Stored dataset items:
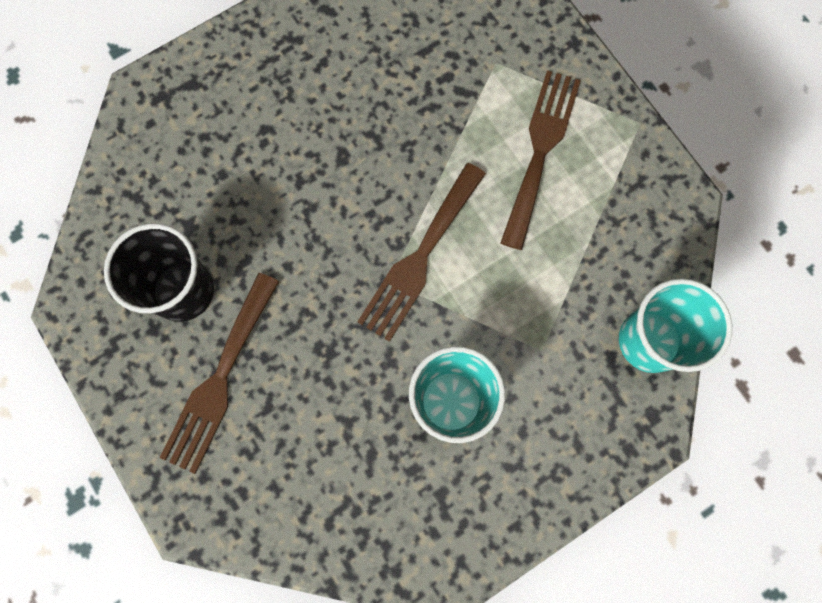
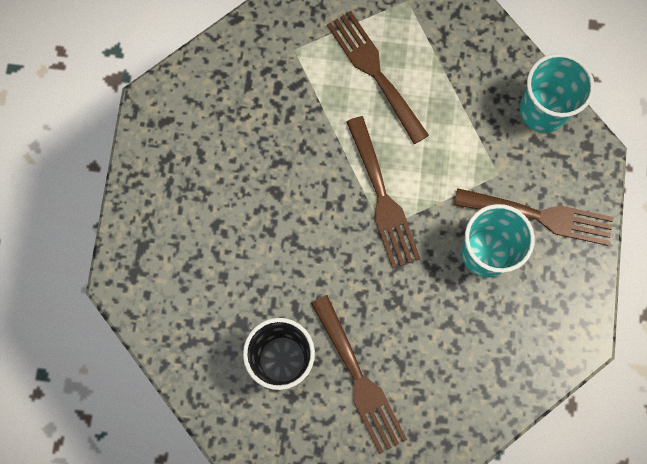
camera: 50 degrees left, 0 degrees up
(536, 427) = (541, 216): none -> brown fork

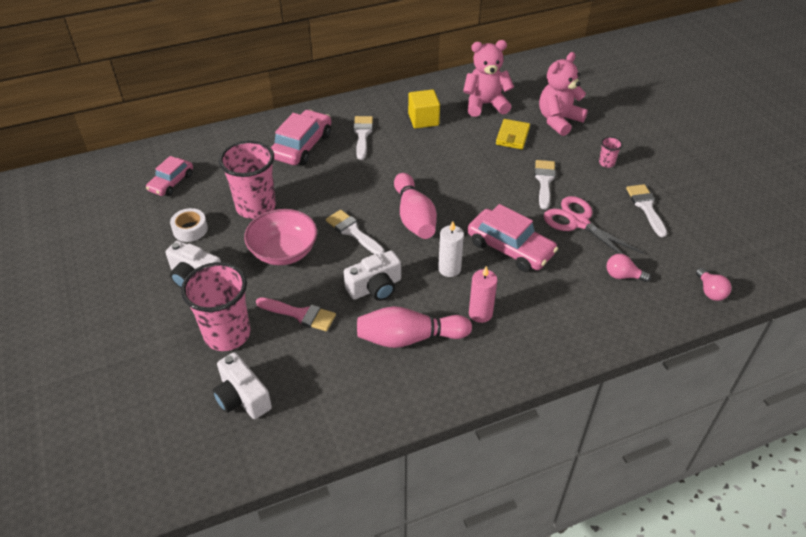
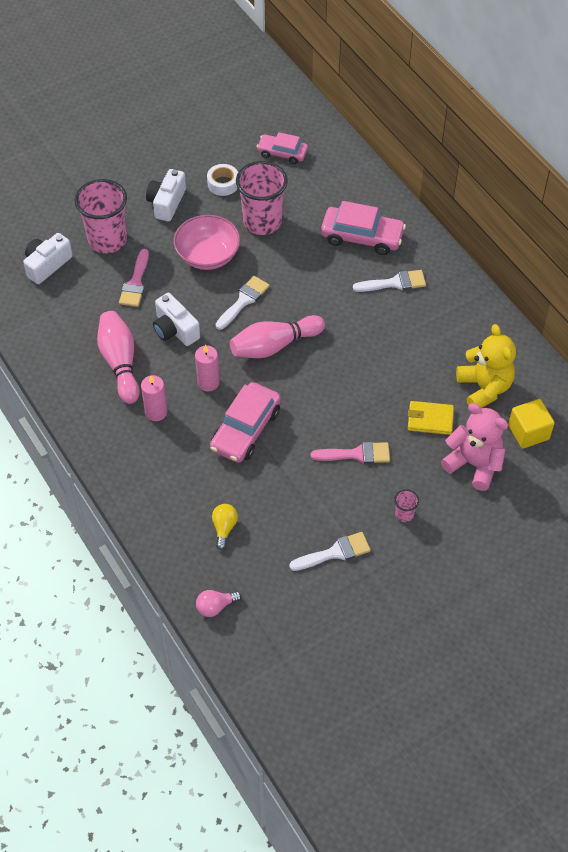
camera: 80 degrees right, 10 degrees up
(423, 120) = (437, 332): yellow cube -> yellow cube (528, 432)
(449, 269) = (208, 382): white candle -> pink candle
(485, 104) = (484, 388): pink teddy bear -> yellow teddy bear
(544, 181) = (356, 454): white brush -> pink brush
(578, 222) = (296, 488): pink scissors -> none
(623, 276) = (224, 528): pink light bulb -> yellow light bulb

● **WORK TASK**:
The answer must consist solely of the lines from the line containing "(536, 427) = (541, 216): none -> brown fork" to the end of the data, reproduced exactly, with every picture left out.

● **RESPONSE**:
(536, 427) = (541, 216): none -> brown fork

camera: 80 degrees right, 10 degrees up
(423, 120) = (437, 332): yellow cube -> yellow cube (528, 432)
(449, 269) = (208, 382): white candle -> pink candle
(485, 104) = (484, 388): pink teddy bear -> yellow teddy bear
(544, 181) = (356, 454): white brush -> pink brush
(578, 222) = (296, 488): pink scissors -> none
(623, 276) = (224, 528): pink light bulb -> yellow light bulb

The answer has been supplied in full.